* WORK INSTRUCTIONS
Only the lines from the line that contains "pink star: (39, 33) -> (77, 43), moved" through the final line of the entries below belong in your answer, copied exactly and without pictures.

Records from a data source
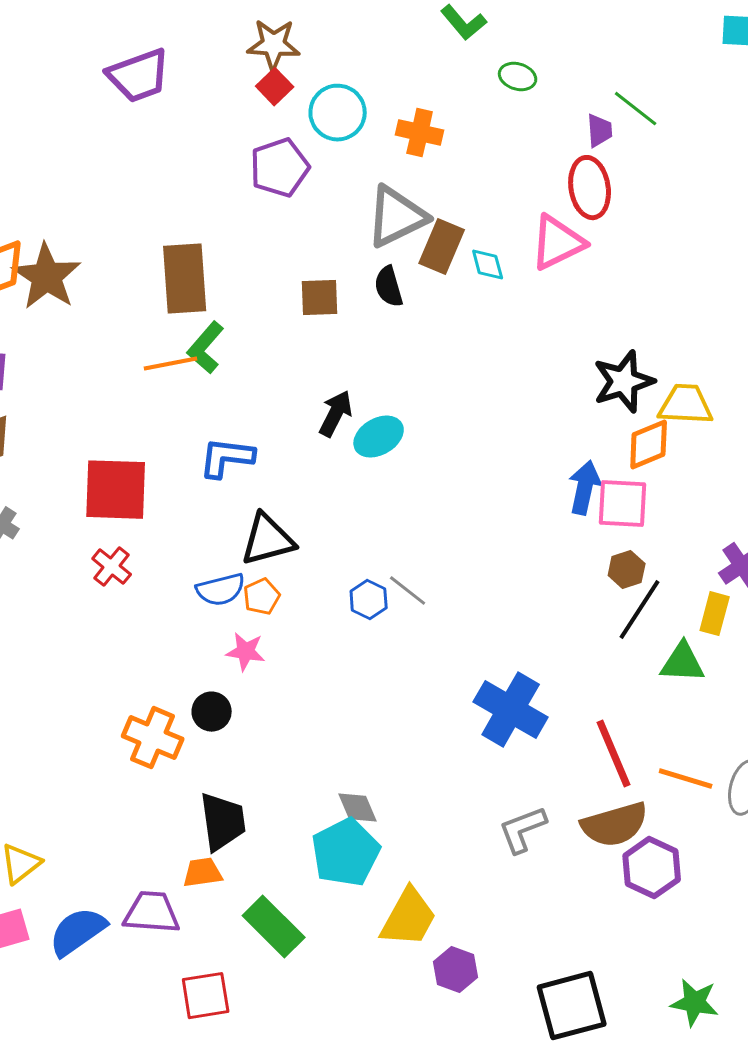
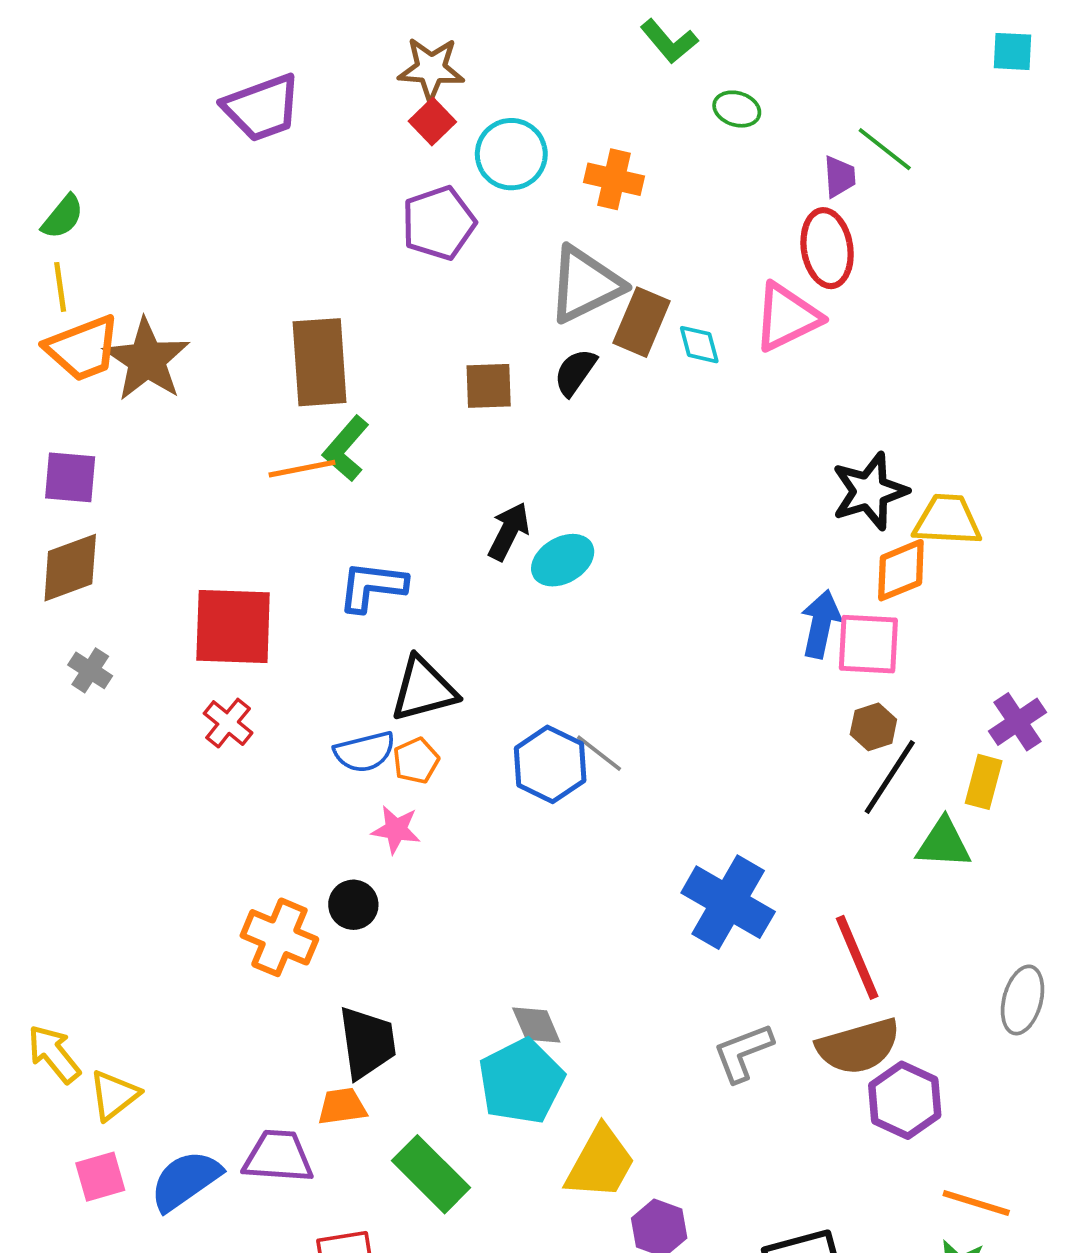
black semicircle: (389, 287) -> (575, 372), turned 51
blue hexagon: (369, 600) -> (550, 764), size x1.5
orange line: (686, 779) -> (976, 1203), moved

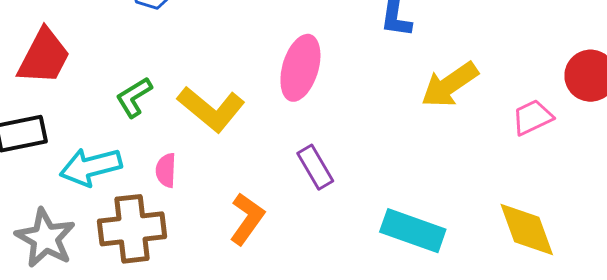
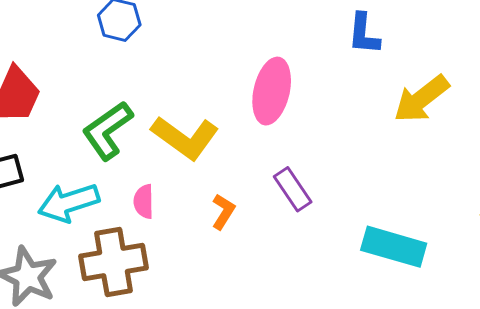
green L-shape: (134, 97) -> (107, 130), size x1.4
orange L-shape: (247, 219) -> (223, 212), moved, size x0.7

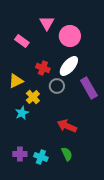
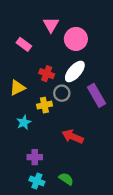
yellow cross: (33, 97) -> (44, 105), moved, turned 32
purple cross: (20, 154) -> (35, 157), moved
green semicircle: (67, 154) -> (66, 179), moved, turned -32
cyan cross: (41, 157) -> (37, 181), moved

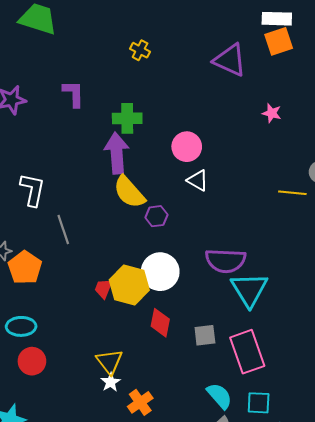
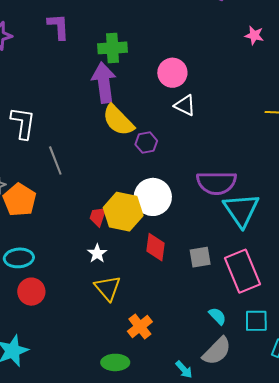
white star: (111, 382) -> (97, 253), moved
cyan semicircle: (219, 396) -> (217, 316), size x0.7

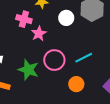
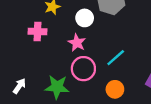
pink star: (39, 33) -> (77, 43), moved

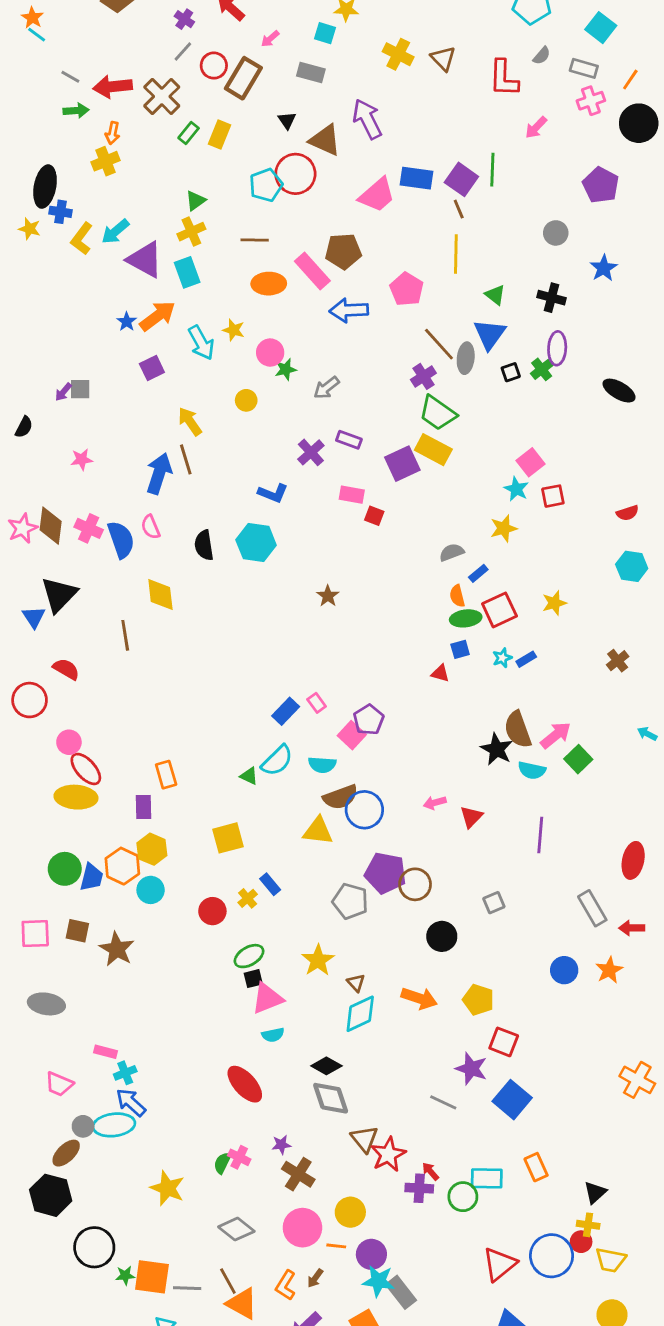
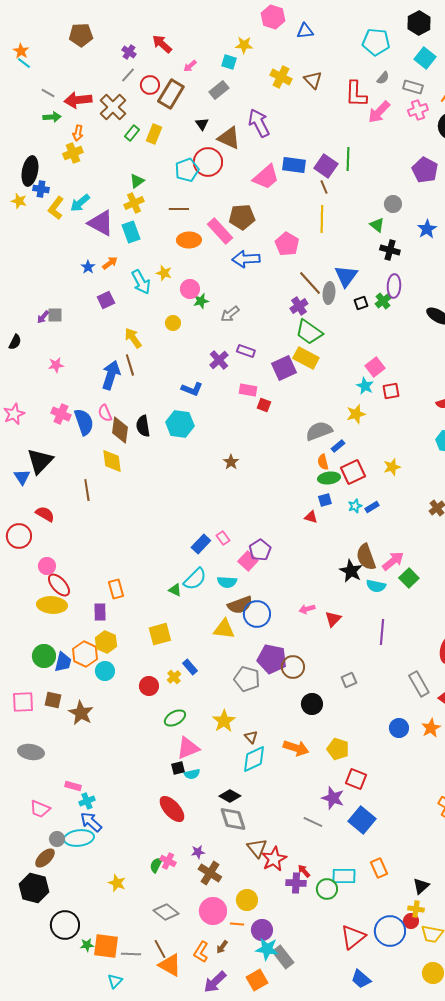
gray rectangle: (311, 73) -> (219, 90), turned -54
pink arrow: (536, 127) -> (379, 112), moved, size x1.4
green triangle: (495, 295) -> (377, 225), moved
orange arrow: (158, 316) -> (110, 263), size x0.6
brown diamond: (51, 526) -> (120, 430), moved
gray semicircle: (452, 552) -> (319, 431), size x1.5
black square: (253, 979) -> (178, 768), moved
yellow star: (167, 1188) -> (117, 883), size x0.7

* ANSWER FOR THIS EXERCISE
pink star: (39, 33) -> (77, 43), moved

gray rectangle: (311, 73) -> (219, 90), turned -54
pink arrow: (536, 127) -> (379, 112), moved, size x1.4
green triangle: (495, 295) -> (377, 225), moved
orange arrow: (158, 316) -> (110, 263), size x0.6
brown diamond: (51, 526) -> (120, 430), moved
gray semicircle: (452, 552) -> (319, 431), size x1.5
black square: (253, 979) -> (178, 768), moved
yellow star: (167, 1188) -> (117, 883), size x0.7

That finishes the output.